About this task — Lower down are entries containing pictures. Copy exactly, without those pictures, the lines from the line with "bufasenok (orange) (no. 1 from left)" through the line with "minuvonu (red) (no. 1 from left)".

Task material —
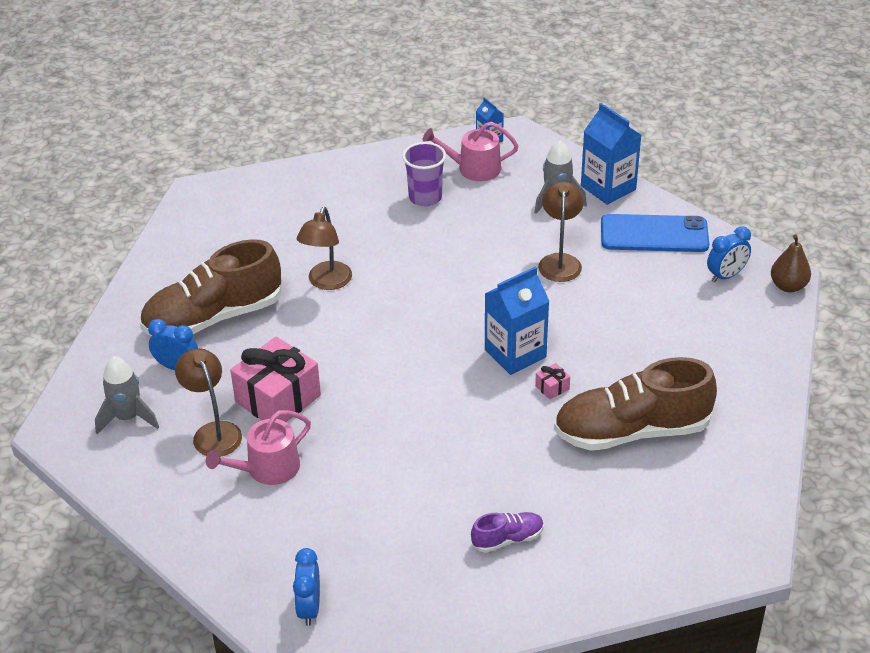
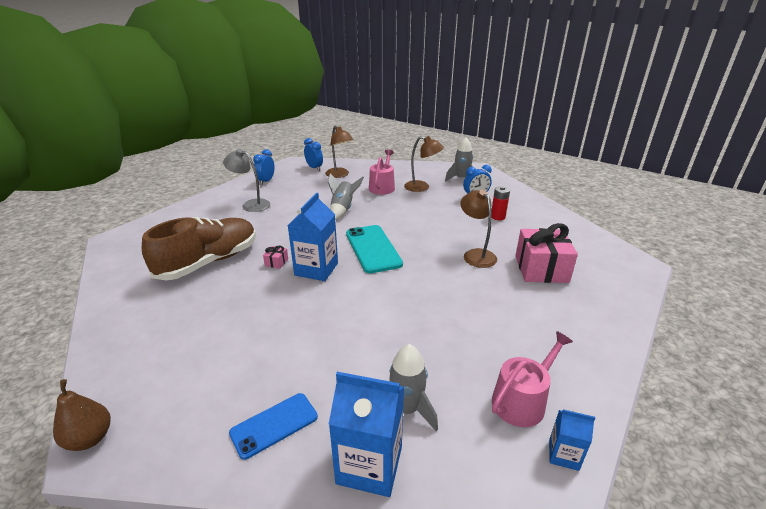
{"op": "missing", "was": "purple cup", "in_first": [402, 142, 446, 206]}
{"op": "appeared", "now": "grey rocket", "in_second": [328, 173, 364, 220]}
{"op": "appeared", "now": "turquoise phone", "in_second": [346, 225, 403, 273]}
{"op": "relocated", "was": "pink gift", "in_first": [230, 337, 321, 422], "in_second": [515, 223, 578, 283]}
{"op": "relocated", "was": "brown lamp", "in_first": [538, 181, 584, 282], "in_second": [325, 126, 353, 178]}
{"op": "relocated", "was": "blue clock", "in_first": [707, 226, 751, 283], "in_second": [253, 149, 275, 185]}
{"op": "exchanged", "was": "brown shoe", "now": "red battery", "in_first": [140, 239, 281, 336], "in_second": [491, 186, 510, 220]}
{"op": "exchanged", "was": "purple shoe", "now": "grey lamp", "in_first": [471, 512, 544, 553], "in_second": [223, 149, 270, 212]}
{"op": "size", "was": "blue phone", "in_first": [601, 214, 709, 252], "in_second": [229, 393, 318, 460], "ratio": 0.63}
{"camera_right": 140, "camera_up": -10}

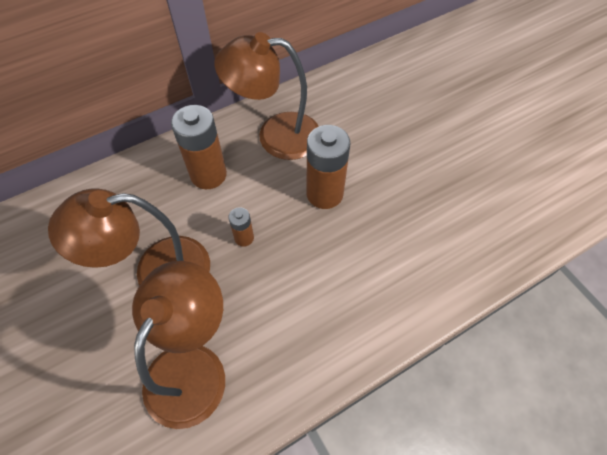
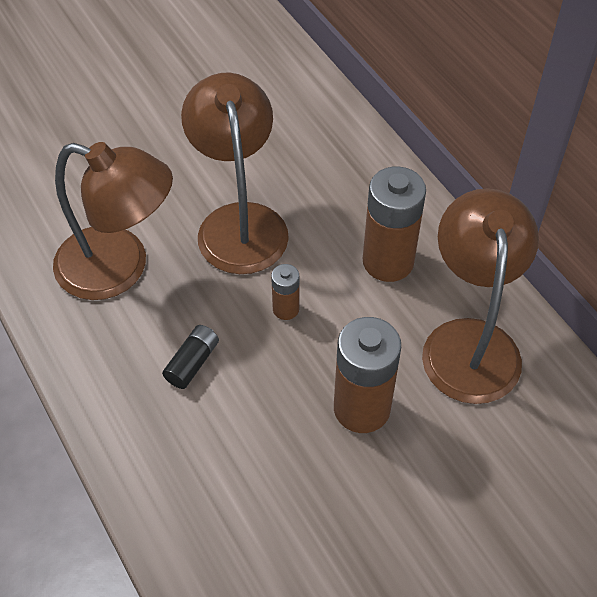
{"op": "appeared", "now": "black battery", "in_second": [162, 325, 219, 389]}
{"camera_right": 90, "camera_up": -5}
---
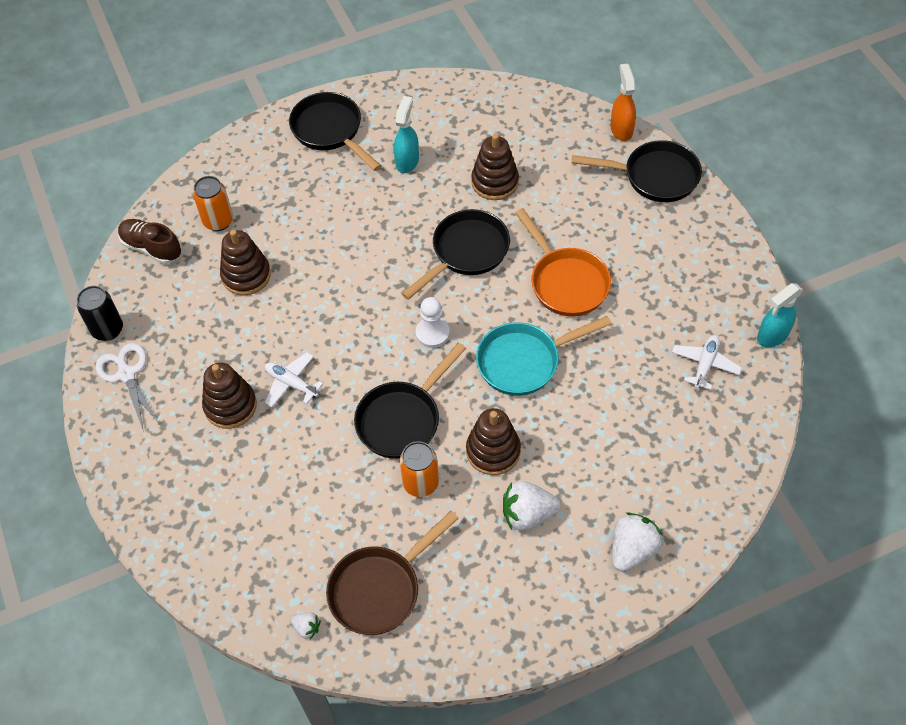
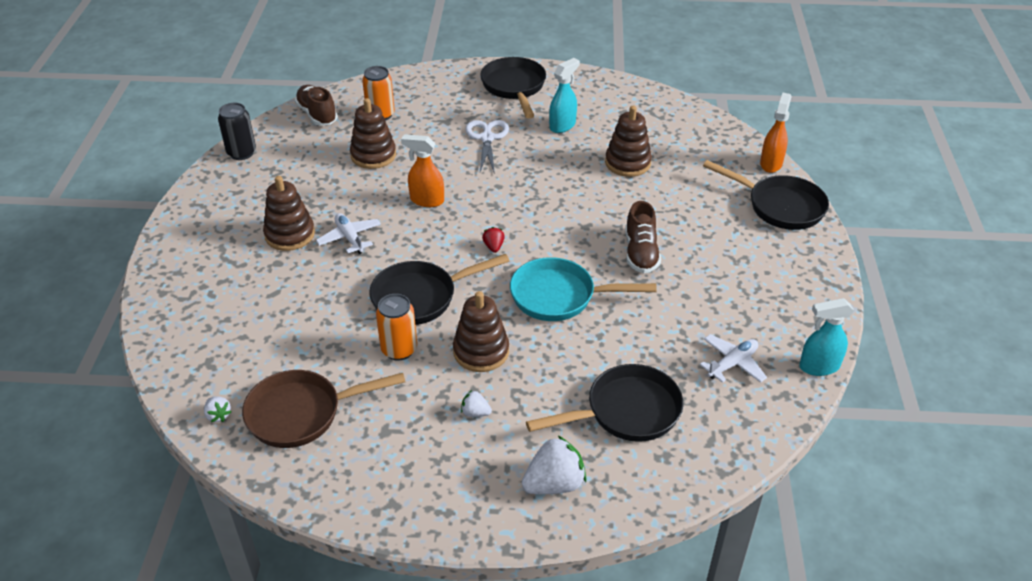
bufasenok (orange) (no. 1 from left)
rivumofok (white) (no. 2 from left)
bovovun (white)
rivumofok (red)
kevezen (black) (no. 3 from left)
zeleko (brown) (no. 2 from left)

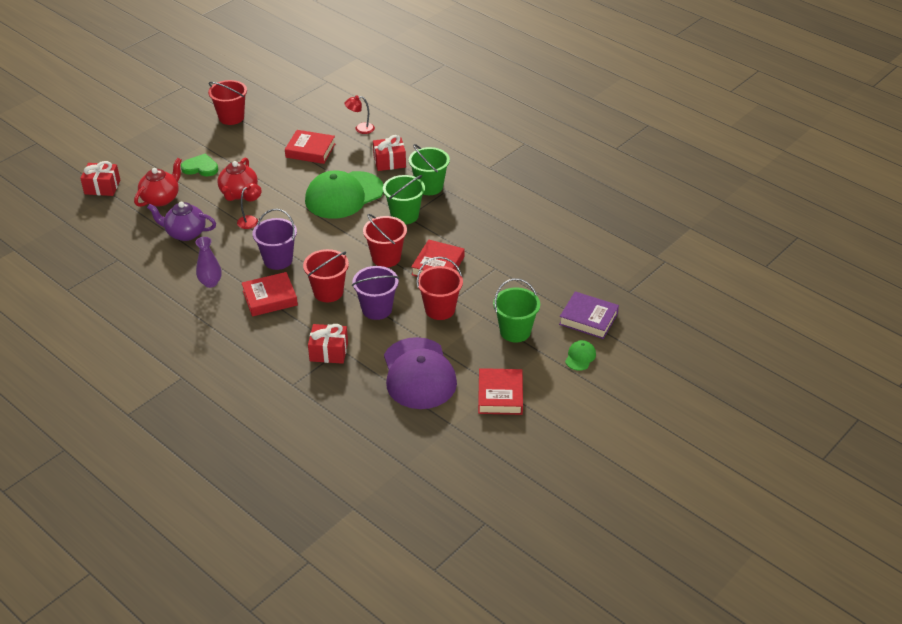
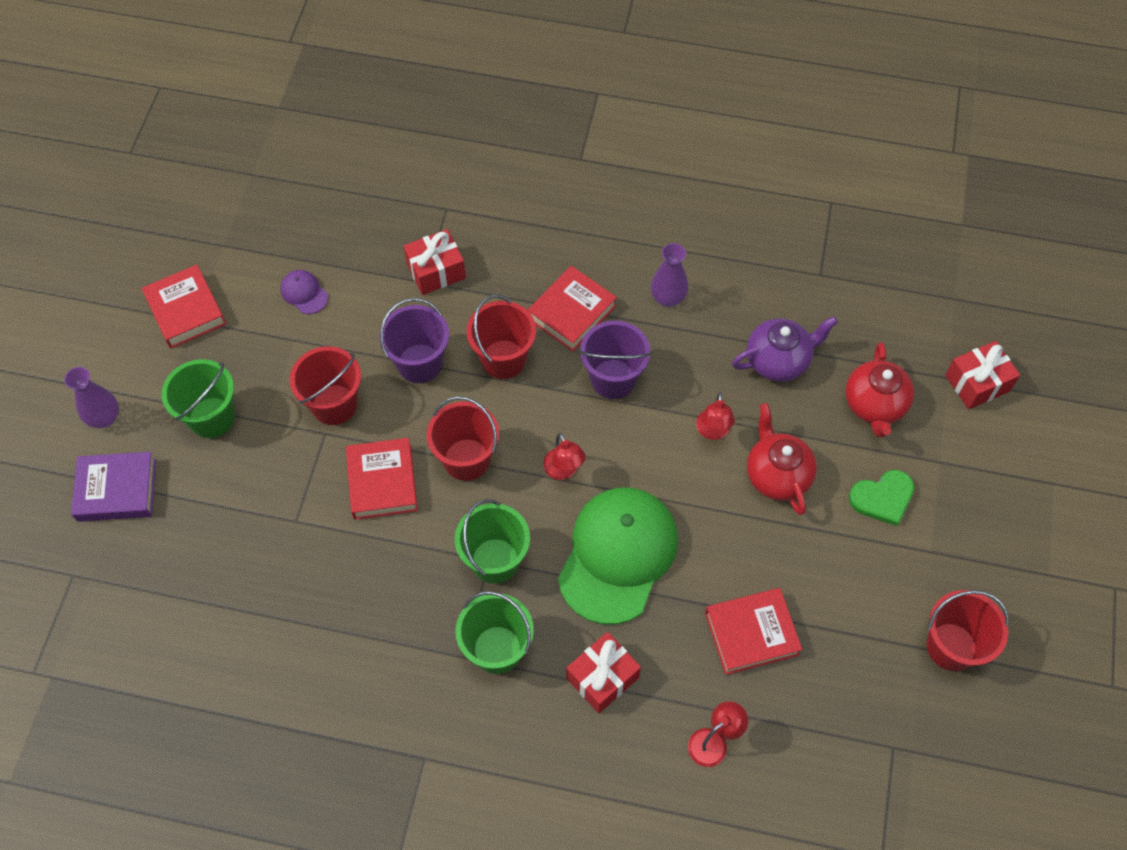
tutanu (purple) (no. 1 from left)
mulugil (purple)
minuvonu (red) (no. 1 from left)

The completed task —
bufasenok (orange) (no. 1 from left)
rivumofok (white) (no. 2 from left)
bovovun (white)
rivumofok (red)
kevezen (black) (no. 3 from left)
zeleko (brown) (no. 2 from left)

tutanu (purple) (no. 1 from left)
mulugil (purple)
minuvonu (red) (no. 1 from left)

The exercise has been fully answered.